* _REQUEST_
In the entries below, find the line with "blue cake: 4 -> 6" and the line with "green key: 3 -> 0"; give again those lines and every line between them, exactly.

* _DATA FOR THIS TASK_
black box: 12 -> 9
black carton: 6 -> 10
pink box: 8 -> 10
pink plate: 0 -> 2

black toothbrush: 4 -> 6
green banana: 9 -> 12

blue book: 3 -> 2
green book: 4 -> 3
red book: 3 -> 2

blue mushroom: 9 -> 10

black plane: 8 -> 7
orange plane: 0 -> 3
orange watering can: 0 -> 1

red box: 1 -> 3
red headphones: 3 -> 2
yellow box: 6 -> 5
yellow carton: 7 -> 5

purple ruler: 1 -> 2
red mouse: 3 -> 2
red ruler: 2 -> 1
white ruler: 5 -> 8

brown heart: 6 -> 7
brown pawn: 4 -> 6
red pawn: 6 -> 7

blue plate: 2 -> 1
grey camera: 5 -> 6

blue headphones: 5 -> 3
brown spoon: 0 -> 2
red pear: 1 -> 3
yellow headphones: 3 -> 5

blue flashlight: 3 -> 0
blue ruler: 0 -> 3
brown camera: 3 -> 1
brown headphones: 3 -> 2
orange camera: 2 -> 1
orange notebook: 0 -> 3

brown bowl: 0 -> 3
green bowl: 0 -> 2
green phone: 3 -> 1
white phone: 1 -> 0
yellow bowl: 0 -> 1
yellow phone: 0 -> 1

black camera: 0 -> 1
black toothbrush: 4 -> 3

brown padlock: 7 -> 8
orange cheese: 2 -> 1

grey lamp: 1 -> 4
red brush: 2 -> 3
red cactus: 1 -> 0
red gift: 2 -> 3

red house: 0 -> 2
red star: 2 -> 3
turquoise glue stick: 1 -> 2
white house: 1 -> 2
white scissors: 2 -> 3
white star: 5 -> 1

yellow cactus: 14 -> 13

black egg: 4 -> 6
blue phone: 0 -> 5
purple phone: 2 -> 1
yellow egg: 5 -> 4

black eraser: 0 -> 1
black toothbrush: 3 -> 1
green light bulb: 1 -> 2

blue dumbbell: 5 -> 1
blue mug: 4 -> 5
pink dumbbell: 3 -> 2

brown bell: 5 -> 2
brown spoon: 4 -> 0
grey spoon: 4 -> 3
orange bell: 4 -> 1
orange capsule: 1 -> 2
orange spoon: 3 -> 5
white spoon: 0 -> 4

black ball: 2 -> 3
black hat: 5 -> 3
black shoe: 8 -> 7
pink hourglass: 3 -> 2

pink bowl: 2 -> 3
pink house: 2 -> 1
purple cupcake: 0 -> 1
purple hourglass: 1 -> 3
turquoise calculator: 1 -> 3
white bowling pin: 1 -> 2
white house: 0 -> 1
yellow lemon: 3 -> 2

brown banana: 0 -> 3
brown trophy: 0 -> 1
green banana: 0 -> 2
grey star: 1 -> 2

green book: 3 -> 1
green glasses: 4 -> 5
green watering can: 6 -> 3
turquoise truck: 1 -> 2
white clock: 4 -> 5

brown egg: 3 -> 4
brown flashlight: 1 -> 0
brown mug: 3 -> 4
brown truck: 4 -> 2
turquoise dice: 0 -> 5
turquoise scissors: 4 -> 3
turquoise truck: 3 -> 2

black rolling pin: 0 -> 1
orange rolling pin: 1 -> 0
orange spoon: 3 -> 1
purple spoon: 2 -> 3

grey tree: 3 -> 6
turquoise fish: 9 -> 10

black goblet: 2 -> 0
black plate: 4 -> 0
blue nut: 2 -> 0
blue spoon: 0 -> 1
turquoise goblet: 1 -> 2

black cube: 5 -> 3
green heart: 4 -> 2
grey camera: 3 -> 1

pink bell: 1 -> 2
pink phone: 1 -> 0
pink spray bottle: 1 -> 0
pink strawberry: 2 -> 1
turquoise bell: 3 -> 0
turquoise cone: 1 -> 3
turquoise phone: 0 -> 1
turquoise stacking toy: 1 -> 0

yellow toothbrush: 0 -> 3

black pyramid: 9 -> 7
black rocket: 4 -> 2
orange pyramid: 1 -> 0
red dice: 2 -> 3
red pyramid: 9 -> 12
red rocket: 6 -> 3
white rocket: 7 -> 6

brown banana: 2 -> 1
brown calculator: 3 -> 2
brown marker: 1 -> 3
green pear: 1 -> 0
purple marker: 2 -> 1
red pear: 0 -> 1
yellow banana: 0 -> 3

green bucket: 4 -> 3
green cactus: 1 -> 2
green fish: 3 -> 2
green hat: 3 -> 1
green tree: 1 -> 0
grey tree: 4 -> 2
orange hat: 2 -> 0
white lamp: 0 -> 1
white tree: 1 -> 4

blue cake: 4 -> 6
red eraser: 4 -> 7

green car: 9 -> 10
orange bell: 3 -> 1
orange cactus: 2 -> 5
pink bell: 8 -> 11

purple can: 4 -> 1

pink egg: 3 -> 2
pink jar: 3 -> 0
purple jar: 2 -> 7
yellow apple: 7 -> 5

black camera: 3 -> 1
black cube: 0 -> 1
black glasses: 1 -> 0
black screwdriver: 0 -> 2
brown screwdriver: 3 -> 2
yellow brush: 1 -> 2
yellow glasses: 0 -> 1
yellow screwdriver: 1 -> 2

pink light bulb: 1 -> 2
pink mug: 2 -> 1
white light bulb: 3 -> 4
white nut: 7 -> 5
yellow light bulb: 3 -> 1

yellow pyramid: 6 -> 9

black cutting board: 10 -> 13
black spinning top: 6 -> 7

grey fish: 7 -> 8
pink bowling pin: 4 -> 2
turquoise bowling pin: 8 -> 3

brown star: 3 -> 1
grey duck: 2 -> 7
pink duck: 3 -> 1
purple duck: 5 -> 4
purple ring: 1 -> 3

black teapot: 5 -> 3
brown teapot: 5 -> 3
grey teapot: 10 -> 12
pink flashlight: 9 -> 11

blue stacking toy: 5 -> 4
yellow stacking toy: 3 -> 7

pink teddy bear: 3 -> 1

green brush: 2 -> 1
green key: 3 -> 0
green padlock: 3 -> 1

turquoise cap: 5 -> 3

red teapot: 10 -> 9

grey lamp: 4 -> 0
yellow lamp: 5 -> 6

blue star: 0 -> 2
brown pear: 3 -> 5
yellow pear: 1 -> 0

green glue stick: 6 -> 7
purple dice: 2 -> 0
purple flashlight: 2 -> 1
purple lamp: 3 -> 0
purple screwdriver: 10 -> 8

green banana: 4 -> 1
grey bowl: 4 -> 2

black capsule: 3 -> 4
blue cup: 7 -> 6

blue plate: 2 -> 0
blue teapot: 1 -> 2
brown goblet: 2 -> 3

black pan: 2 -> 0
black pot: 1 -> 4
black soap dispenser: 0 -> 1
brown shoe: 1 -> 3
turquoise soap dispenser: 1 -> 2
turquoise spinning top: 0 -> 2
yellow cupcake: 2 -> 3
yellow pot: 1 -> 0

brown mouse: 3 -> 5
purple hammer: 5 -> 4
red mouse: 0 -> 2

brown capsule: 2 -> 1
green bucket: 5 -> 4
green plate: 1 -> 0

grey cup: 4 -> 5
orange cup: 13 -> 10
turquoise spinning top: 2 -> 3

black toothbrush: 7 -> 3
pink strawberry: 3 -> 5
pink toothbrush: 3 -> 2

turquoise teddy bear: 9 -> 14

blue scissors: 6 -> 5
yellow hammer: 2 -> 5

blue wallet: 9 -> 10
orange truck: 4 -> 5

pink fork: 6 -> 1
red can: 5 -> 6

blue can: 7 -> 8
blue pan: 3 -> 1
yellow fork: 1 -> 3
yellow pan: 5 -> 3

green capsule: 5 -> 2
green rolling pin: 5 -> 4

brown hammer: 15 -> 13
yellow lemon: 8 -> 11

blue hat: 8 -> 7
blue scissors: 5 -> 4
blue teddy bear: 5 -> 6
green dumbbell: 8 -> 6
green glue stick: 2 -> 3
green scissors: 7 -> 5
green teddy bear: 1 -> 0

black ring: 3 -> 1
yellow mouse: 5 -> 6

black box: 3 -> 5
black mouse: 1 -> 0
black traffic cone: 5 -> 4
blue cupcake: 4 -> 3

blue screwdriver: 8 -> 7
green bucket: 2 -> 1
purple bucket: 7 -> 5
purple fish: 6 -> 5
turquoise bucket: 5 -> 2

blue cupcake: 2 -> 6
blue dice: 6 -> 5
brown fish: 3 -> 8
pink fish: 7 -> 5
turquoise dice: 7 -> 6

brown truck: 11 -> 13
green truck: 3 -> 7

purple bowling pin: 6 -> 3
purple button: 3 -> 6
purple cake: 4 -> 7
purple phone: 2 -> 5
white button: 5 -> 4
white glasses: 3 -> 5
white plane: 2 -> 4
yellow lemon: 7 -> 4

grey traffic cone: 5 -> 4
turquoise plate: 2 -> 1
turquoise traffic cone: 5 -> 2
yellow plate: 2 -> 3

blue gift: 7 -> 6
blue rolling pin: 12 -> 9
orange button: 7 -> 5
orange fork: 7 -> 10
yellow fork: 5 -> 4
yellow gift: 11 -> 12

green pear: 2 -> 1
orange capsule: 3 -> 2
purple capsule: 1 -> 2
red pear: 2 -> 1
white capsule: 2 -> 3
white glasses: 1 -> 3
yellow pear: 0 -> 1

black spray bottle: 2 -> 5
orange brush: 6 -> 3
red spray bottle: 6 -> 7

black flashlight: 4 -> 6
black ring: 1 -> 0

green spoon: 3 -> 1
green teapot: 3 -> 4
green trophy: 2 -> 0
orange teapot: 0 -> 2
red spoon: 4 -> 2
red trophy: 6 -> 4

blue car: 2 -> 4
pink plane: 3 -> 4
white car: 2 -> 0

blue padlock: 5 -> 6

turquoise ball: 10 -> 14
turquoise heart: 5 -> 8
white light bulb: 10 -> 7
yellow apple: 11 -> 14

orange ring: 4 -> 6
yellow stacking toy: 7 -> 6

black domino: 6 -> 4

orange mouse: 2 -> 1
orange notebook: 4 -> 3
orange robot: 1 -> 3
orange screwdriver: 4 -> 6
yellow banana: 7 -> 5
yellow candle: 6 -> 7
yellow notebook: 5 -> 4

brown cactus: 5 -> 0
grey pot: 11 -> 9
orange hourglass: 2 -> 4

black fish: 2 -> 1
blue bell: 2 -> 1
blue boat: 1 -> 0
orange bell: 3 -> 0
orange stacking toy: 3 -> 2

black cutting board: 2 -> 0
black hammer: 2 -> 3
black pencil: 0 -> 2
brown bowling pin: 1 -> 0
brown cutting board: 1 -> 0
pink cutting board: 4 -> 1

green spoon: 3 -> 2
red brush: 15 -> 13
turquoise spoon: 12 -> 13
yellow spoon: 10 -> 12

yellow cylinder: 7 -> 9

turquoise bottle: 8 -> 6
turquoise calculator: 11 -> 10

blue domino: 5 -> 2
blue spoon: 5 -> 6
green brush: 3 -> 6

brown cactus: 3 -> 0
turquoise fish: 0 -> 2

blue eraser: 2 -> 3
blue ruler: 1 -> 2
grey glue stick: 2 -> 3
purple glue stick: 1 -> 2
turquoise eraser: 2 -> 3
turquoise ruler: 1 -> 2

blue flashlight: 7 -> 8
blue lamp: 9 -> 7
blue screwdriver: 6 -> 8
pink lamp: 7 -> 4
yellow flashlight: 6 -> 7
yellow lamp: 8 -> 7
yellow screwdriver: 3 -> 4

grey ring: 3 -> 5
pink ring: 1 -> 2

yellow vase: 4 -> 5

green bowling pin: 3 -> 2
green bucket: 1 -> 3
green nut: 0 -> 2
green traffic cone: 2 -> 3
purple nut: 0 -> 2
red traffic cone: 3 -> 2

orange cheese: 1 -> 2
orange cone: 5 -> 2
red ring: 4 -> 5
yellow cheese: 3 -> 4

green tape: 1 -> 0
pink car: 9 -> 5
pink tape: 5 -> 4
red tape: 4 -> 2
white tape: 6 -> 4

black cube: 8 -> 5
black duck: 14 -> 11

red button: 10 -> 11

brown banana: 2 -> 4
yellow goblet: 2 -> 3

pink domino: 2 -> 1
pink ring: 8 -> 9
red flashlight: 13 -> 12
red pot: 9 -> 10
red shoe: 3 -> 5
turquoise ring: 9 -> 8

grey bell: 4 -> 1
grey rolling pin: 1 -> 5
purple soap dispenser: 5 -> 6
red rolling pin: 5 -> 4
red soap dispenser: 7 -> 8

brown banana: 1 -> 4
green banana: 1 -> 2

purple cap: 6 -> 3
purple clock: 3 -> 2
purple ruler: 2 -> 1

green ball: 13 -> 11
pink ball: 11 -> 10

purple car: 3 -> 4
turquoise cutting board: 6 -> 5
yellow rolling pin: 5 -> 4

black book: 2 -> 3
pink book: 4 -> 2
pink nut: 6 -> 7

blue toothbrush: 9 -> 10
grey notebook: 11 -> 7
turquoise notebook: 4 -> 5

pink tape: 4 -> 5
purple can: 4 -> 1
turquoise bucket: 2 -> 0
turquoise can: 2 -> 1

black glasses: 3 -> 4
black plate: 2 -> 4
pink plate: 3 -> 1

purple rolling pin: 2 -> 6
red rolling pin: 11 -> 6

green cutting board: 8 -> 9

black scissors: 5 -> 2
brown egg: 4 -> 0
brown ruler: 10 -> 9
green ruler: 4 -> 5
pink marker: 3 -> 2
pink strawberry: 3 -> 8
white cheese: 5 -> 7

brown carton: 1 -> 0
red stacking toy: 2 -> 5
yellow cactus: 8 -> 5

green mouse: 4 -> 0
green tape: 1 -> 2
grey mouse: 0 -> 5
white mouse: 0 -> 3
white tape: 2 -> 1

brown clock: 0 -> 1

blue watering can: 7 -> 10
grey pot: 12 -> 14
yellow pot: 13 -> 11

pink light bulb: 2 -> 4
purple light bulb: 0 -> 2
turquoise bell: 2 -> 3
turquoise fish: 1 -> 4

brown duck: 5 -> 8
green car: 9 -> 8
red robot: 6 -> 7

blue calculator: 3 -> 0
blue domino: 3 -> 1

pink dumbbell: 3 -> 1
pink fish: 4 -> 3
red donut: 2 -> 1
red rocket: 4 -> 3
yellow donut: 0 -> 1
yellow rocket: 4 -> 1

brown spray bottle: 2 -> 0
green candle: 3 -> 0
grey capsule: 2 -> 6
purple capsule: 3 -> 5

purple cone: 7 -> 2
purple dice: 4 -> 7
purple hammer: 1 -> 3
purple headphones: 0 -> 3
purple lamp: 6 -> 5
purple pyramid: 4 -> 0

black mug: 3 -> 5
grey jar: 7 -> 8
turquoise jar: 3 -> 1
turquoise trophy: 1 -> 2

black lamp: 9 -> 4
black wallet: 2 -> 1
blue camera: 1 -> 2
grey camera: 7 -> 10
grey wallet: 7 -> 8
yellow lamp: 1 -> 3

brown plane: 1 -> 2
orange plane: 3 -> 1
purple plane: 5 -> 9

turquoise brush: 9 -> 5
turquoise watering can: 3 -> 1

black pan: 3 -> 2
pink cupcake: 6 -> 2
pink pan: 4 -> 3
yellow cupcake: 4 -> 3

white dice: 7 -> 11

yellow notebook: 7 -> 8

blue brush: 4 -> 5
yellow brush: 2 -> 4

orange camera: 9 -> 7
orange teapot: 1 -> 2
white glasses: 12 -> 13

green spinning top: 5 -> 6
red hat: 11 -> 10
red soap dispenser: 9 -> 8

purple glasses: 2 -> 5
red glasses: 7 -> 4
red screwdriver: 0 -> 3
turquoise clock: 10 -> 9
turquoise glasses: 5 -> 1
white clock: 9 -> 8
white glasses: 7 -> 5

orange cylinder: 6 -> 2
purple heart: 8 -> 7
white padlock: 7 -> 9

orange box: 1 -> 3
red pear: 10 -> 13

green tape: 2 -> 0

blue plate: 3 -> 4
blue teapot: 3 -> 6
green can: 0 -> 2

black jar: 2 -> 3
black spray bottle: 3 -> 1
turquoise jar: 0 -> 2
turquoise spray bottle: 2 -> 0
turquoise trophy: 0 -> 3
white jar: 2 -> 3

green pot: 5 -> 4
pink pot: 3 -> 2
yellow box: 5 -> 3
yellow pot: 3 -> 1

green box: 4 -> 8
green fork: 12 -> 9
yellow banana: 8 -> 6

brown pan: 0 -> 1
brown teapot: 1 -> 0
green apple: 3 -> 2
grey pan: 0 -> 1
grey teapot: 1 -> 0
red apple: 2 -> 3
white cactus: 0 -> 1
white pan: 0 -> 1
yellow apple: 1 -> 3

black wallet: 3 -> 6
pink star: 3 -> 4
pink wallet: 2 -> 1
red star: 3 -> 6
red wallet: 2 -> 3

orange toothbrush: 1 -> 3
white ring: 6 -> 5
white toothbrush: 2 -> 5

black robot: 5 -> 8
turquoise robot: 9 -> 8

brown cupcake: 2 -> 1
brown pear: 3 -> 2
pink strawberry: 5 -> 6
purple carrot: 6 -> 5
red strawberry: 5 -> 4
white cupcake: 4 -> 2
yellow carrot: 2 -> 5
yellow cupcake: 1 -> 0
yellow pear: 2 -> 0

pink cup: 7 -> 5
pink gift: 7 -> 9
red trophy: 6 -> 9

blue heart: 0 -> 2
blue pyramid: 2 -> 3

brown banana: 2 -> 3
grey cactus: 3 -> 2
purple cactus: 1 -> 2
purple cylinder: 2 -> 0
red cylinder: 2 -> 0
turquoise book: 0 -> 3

* _RESPONSE AREA_
blue cake: 4 -> 6
red eraser: 4 -> 7

green car: 9 -> 10
orange bell: 3 -> 1
orange cactus: 2 -> 5
pink bell: 8 -> 11

purple can: 4 -> 1

pink egg: 3 -> 2
pink jar: 3 -> 0
purple jar: 2 -> 7
yellow apple: 7 -> 5

black camera: 3 -> 1
black cube: 0 -> 1
black glasses: 1 -> 0
black screwdriver: 0 -> 2
brown screwdriver: 3 -> 2
yellow brush: 1 -> 2
yellow glasses: 0 -> 1
yellow screwdriver: 1 -> 2

pink light bulb: 1 -> 2
pink mug: 2 -> 1
white light bulb: 3 -> 4
white nut: 7 -> 5
yellow light bulb: 3 -> 1

yellow pyramid: 6 -> 9

black cutting board: 10 -> 13
black spinning top: 6 -> 7

grey fish: 7 -> 8
pink bowling pin: 4 -> 2
turquoise bowling pin: 8 -> 3

brown star: 3 -> 1
grey duck: 2 -> 7
pink duck: 3 -> 1
purple duck: 5 -> 4
purple ring: 1 -> 3

black teapot: 5 -> 3
brown teapot: 5 -> 3
grey teapot: 10 -> 12
pink flashlight: 9 -> 11

blue stacking toy: 5 -> 4
yellow stacking toy: 3 -> 7

pink teddy bear: 3 -> 1

green brush: 2 -> 1
green key: 3 -> 0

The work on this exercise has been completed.